BEGIN Supplied records

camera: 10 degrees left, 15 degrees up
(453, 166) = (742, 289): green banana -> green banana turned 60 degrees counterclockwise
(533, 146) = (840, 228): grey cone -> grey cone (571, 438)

END Supplied records
BEGIN Supplied records

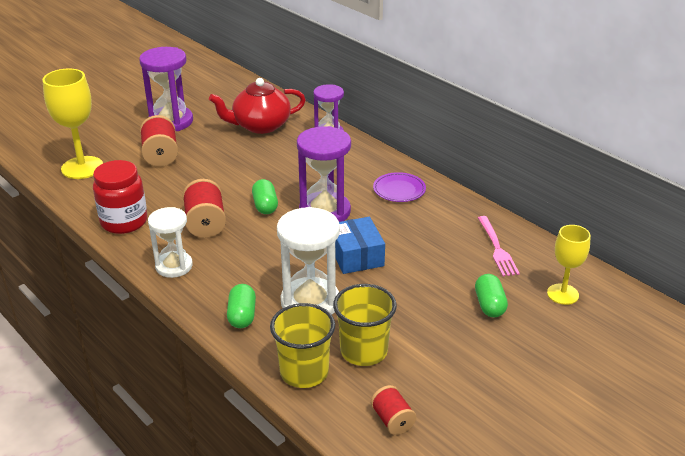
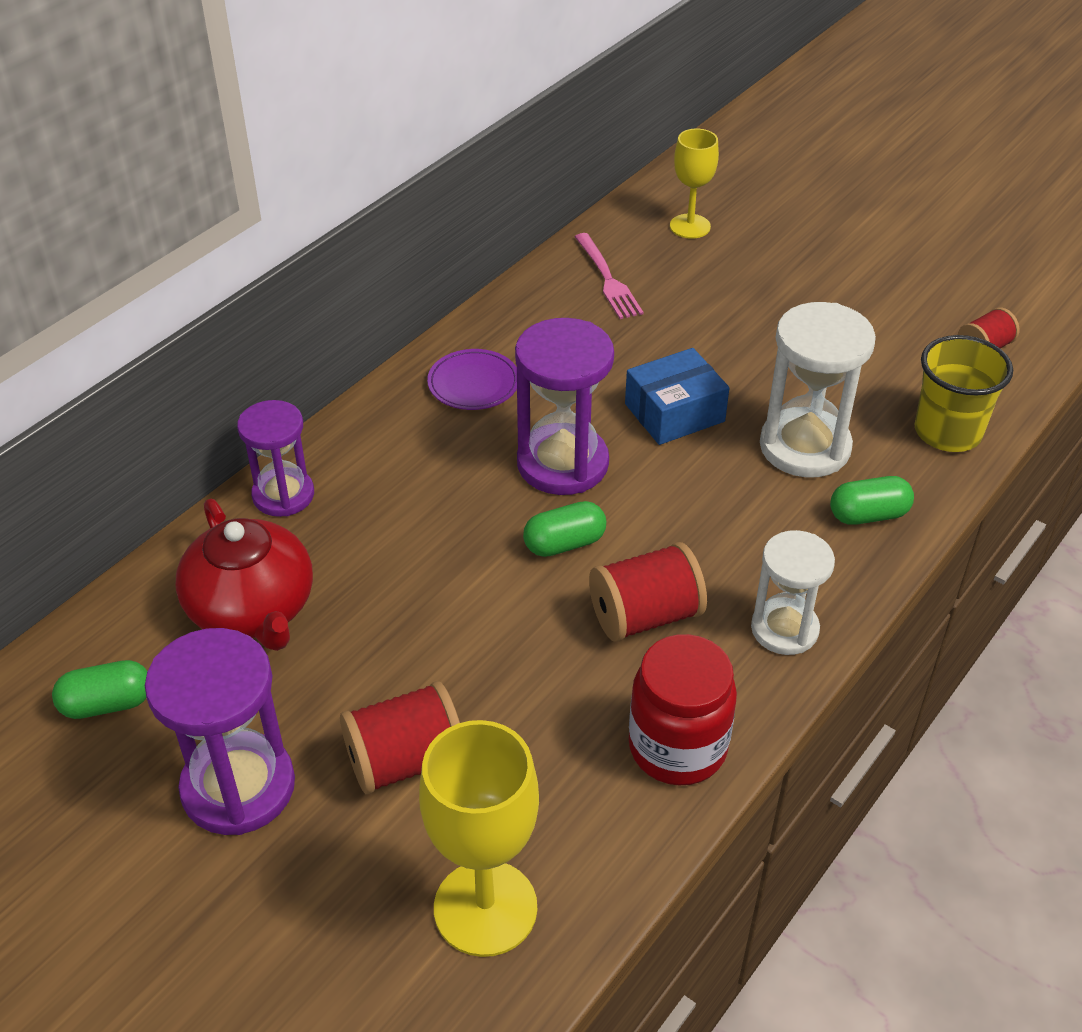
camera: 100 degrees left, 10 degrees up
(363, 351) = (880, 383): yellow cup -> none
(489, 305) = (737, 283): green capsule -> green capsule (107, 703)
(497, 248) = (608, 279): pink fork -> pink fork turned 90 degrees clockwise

END Supplied records

▶ The task: Lines to set down from above: the line with "(453, 166) = (742, 289): green", the line with "(533, 146) = (840, 228): grey", and every line between, each exactly as written.

▶ Written answer:
(453, 166) = (742, 289): green banana -> green banana turned 60 degrees counterclockwise
(533, 146) = (840, 228): grey cone -> grey cone (571, 438)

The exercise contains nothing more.